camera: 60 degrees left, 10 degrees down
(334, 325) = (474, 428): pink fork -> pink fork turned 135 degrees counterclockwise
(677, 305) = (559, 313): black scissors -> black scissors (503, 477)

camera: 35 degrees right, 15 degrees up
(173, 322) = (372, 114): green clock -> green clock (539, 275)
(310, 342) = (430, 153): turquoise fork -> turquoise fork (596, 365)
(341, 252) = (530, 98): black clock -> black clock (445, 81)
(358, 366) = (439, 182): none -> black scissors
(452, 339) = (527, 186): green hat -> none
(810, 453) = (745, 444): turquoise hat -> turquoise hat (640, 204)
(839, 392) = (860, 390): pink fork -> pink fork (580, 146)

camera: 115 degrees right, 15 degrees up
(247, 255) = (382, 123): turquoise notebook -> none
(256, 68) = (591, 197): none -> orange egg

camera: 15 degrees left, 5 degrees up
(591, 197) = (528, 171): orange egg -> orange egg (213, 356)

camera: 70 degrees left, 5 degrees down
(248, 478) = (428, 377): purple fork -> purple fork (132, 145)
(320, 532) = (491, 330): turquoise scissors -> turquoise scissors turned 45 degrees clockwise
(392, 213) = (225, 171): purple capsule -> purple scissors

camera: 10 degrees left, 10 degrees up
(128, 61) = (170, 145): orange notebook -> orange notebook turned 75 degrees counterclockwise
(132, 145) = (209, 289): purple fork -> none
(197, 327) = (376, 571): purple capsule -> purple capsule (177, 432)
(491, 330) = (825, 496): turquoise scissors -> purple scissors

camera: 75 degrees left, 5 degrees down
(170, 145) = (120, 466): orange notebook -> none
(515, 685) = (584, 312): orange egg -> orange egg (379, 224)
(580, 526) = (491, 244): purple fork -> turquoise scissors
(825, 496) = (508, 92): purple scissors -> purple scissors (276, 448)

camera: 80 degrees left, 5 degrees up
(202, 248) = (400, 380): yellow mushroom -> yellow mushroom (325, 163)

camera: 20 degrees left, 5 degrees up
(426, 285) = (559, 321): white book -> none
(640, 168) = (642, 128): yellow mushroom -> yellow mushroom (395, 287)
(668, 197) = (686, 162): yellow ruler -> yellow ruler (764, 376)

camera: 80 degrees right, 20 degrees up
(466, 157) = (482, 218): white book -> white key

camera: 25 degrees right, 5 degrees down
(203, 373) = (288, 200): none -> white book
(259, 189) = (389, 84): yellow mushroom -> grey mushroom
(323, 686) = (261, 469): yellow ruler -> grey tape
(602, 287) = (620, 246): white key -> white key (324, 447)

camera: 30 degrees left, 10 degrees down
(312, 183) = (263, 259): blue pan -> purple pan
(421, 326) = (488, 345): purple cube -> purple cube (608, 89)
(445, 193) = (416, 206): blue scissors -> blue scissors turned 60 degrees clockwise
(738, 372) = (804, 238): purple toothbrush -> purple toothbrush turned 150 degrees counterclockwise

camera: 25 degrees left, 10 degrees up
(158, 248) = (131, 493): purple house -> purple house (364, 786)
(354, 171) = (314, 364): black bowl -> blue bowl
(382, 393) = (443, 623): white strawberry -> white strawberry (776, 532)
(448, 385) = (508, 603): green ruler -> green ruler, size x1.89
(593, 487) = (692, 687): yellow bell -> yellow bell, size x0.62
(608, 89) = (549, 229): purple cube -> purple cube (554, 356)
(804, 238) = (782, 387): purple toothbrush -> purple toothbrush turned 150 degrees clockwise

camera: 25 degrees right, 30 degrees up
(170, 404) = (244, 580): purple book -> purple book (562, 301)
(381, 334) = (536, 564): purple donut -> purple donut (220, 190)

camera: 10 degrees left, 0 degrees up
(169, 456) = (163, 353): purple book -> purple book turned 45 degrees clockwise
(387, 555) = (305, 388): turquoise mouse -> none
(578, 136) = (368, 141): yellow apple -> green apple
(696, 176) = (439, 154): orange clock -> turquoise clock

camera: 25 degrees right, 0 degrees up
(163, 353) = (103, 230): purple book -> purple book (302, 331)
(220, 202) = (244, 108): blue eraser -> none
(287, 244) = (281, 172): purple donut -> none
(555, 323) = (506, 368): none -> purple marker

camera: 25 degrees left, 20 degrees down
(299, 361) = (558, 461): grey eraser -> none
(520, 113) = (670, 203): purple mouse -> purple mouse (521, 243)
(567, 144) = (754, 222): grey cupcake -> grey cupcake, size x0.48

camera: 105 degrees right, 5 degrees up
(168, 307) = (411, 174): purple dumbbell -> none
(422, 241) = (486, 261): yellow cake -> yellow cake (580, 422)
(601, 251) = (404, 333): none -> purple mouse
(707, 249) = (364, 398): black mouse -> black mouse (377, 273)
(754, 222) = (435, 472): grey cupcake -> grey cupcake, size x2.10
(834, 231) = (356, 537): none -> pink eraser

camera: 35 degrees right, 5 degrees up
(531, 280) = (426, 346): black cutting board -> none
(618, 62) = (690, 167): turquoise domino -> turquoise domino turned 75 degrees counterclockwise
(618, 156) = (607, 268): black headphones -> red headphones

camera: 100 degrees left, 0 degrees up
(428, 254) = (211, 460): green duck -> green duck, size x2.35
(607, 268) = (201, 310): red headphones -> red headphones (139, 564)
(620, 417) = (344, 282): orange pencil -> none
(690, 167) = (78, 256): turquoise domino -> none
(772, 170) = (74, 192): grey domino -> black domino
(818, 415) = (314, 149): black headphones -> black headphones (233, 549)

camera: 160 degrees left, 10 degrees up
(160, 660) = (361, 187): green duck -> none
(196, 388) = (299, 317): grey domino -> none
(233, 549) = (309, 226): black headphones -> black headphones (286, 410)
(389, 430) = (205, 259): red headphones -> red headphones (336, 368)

Description of the task: Output the entries above in their entirety, exactly as written.

Exercise solution:
camera: 60 degrees left, 10 degrees down
(334, 325) = (474, 428): pink fork -> pink fork turned 135 degrees counterclockwise
(677, 305) = (559, 313): black scissors -> black scissors (503, 477)

camera: 35 degrees right, 15 degrees up
(173, 322) = (372, 114): green clock -> green clock (539, 275)
(310, 342) = (430, 153): turquoise fork -> turquoise fork (596, 365)
(341, 252) = (530, 98): black clock -> black clock (445, 81)
(358, 366) = (439, 182): none -> black scissors
(452, 339) = (527, 186): green hat -> none
(810, 453) = (745, 444): turquoise hat -> turquoise hat (640, 204)
(839, 392) = (860, 390): pink fork -> pink fork (580, 146)

camera: 115 degrees right, 15 degrees up
(247, 255) = (382, 123): turquoise notebook -> none
(256, 68) = (591, 197): none -> orange egg

camera: 15 degrees left, 5 degrees up
(591, 197) = (528, 171): orange egg -> orange egg (213, 356)

camera: 70 degrees left, 5 degrees down
(248, 478) = (428, 377): purple fork -> purple fork (132, 145)
(320, 532) = (491, 330): turquoise scissors -> turquoise scissors turned 45 degrees clockwise
(392, 213) = (225, 171): purple capsule -> purple scissors

camera: 10 degrees left, 10 degrees up
(128, 61) = (170, 145): orange notebook -> orange notebook turned 75 degrees counterclockwise
(132, 145) = (209, 289): purple fork -> none
(197, 327) = (376, 571): purple capsule -> purple capsule (177, 432)
(491, 330) = (825, 496): turquoise scissors -> purple scissors

camera: 75 degrees left, 5 degrees down
(170, 145) = (120, 466): orange notebook -> none
(515, 685) = (584, 312): orange egg -> orange egg (379, 224)
(580, 526) = (491, 244): purple fork -> turquoise scissors
(825, 496) = (508, 92): purple scissors -> purple scissors (276, 448)

camera: 80 degrees left, 5 degrees up
(202, 248) = (400, 380): yellow mushroom -> yellow mushroom (325, 163)

camera: 20 degrees left, 5 degrees up
(426, 285) = (559, 321): white book -> none
(640, 168) = (642, 128): yellow mushroom -> yellow mushroom (395, 287)
(668, 197) = (686, 162): yellow ruler -> yellow ruler (764, 376)

camera: 80 degrees right, 20 degrees up
(466, 157) = (482, 218): white book -> white key

camera: 25 degrees right, 5 degrees down
(203, 373) = (288, 200): none -> white book
(259, 189) = (389, 84): yellow mushroom -> grey mushroom
(323, 686) = (261, 469): yellow ruler -> grey tape
(602, 287) = (620, 246): white key -> white key (324, 447)

camera: 30 degrees left, 10 degrees down
(312, 183) = (263, 259): blue pan -> purple pan
(421, 326) = (488, 345): purple cube -> purple cube (608, 89)
(445, 193) = (416, 206): blue scissors -> blue scissors turned 60 degrees clockwise
(738, 372) = (804, 238): purple toothbrush -> purple toothbrush turned 150 degrees counterclockwise

camera: 25 degrees left, 10 degrees up
(158, 248) = (131, 493): purple house -> purple house (364, 786)
(354, 171) = (314, 364): black bowl -> blue bowl
(382, 393) = (443, 623): white strawberry -> white strawberry (776, 532)
(448, 385) = (508, 603): green ruler -> green ruler, size x1.89
(593, 487) = (692, 687): yellow bell -> yellow bell, size x0.62
(608, 89) = (549, 229): purple cube -> purple cube (554, 356)
(804, 238) = (782, 387): purple toothbrush -> purple toothbrush turned 150 degrees clockwise

camera: 25 degrees right, 30 degrees up
(170, 404) = (244, 580): purple book -> purple book (562, 301)
(381, 334) = (536, 564): purple donut -> purple donut (220, 190)

camera: 10 degrees left, 0 degrees up
(169, 456) = (163, 353): purple book -> purple book turned 45 degrees clockwise
(387, 555) = (305, 388): turquoise mouse -> none
(578, 136) = (368, 141): yellow apple -> green apple
(696, 176) = (439, 154): orange clock -> turquoise clock

camera: 25 degrees right, 0 degrees up
(163, 353) = (103, 230): purple book -> purple book (302, 331)
(220, 202) = (244, 108): blue eraser -> none
(287, 244) = (281, 172): purple donut -> none
(555, 323) = (506, 368): none -> purple marker

camera: 25 degrees left, 20 degrees down
(299, 361) = (558, 461): grey eraser -> none
(520, 113) = (670, 203): purple mouse -> purple mouse (521, 243)
(567, 144) = (754, 222): grey cupcake -> grey cupcake, size x0.48

camera: 105 degrees right, 5 degrees up
(168, 307) = (411, 174): purple dumbbell -> none
(422, 241) = (486, 261): yellow cake -> yellow cake (580, 422)
(601, 251) = (404, 333): none -> purple mouse
(707, 249) = (364, 398): black mouse -> black mouse (377, 273)
(754, 222) = (435, 472): grey cupcake -> grey cupcake, size x2.10
(834, 231) = (356, 537): none -> pink eraser

camera: 35 degrees right, 5 degrees up
(531, 280) = (426, 346): black cutting board -> none
(618, 62) = (690, 167): turquoise domino -> turquoise domino turned 75 degrees counterclockwise
(618, 156) = (607, 268): black headphones -> red headphones

camera: 100 degrees left, 0 degrees up
(428, 254) = (211, 460): green duck -> green duck, size x2.35
(607, 268) = (201, 310): red headphones -> red headphones (139, 564)
(620, 417) = (344, 282): orange pencil -> none
(690, 167) = (78, 256): turquoise domino -> none
(772, 170) = (74, 192): grey domino -> black domino
(818, 415) = (314, 149): black headphones -> black headphones (233, 549)

camera: 160 degrees left, 10 degrees up
(160, 660) = (361, 187): green duck -> none
(196, 388) = (299, 317): grey domino -> none
(233, 549) = (309, 226): black headphones -> black headphones (286, 410)
(389, 430) = (205, 259): red headphones -> red headphones (336, 368)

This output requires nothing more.